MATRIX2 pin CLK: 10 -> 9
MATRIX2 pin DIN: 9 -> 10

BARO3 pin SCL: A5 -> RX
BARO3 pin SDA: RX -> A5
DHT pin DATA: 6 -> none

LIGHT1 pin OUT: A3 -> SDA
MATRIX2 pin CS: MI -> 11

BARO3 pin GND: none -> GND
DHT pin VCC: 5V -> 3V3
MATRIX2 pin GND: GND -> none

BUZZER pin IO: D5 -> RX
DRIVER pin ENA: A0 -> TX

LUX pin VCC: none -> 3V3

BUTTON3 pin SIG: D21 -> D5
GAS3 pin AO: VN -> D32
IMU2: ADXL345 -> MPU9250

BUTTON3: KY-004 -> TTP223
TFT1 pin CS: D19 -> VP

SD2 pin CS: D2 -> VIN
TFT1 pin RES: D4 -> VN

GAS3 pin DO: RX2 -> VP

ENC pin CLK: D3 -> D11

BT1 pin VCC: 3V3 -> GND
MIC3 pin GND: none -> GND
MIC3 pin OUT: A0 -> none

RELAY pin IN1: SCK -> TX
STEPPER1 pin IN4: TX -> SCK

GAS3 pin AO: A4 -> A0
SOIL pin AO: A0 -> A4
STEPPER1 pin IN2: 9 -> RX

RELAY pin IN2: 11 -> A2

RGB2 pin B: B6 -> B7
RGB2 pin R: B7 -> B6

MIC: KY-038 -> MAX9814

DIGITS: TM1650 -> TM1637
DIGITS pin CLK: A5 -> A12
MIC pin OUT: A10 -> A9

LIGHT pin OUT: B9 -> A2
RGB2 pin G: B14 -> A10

======

The first line of the records and every line down to the line with "GAS3 pin DO: RX2 -> VP" must be quoted exactly; leave out all else.

Response to the task ->
MATRIX2 pin CLK: 10 -> 9
MATRIX2 pin DIN: 9 -> 10

BARO3 pin SCL: A5 -> RX
BARO3 pin SDA: RX -> A5
DHT pin DATA: 6 -> none

LIGHT1 pin OUT: A3 -> SDA
MATRIX2 pin CS: MI -> 11

BARO3 pin GND: none -> GND
DHT pin VCC: 5V -> 3V3
MATRIX2 pin GND: GND -> none

BUZZER pin IO: D5 -> RX
DRIVER pin ENA: A0 -> TX

LUX pin VCC: none -> 3V3

BUTTON3 pin SIG: D21 -> D5
GAS3 pin AO: VN -> D32
IMU2: ADXL345 -> MPU9250

BUTTON3: KY-004 -> TTP223
TFT1 pin CS: D19 -> VP

SD2 pin CS: D2 -> VIN
TFT1 pin RES: D4 -> VN

GAS3 pin DO: RX2 -> VP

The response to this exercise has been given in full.